§ Input for this task
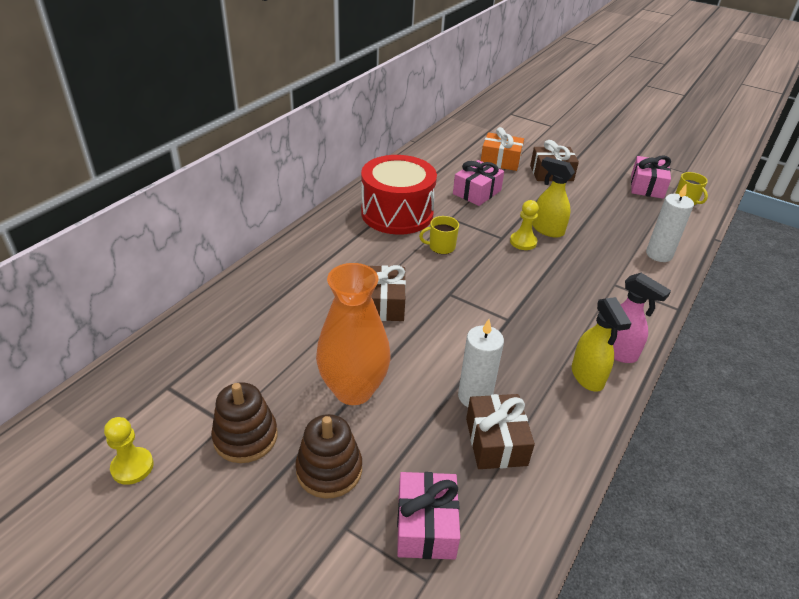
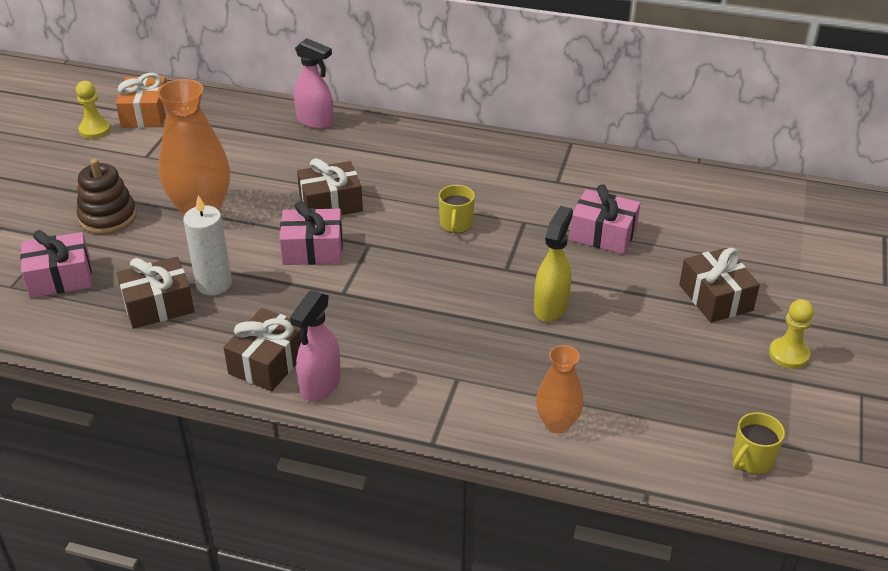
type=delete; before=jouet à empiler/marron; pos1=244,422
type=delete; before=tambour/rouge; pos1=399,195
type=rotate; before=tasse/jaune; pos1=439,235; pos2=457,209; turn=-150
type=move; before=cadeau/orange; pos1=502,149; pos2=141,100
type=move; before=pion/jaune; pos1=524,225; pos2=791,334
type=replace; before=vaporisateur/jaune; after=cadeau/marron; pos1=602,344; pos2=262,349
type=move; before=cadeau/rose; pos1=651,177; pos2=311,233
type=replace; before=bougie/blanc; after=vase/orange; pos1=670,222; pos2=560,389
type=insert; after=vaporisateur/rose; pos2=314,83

§ Task prompt
Each record above is to be written out exactly; the pictures are not.

§ Expected answer
type=delete; before=jouet à empiler/marron; pos1=244,422
type=delete; before=tambour/rouge; pos1=399,195
type=rotate; before=tasse/jaune; pos1=439,235; pos2=457,209; turn=-150
type=move; before=cadeau/orange; pos1=502,149; pos2=141,100
type=move; before=pion/jaune; pos1=524,225; pos2=791,334
type=replace; before=vaporisateur/jaune; after=cadeau/marron; pos1=602,344; pos2=262,349
type=move; before=cadeau/rose; pos1=651,177; pos2=311,233
type=replace; before=bougie/blanc; after=vase/orange; pos1=670,222; pos2=560,389
type=insert; after=vaporisateur/rose; pos2=314,83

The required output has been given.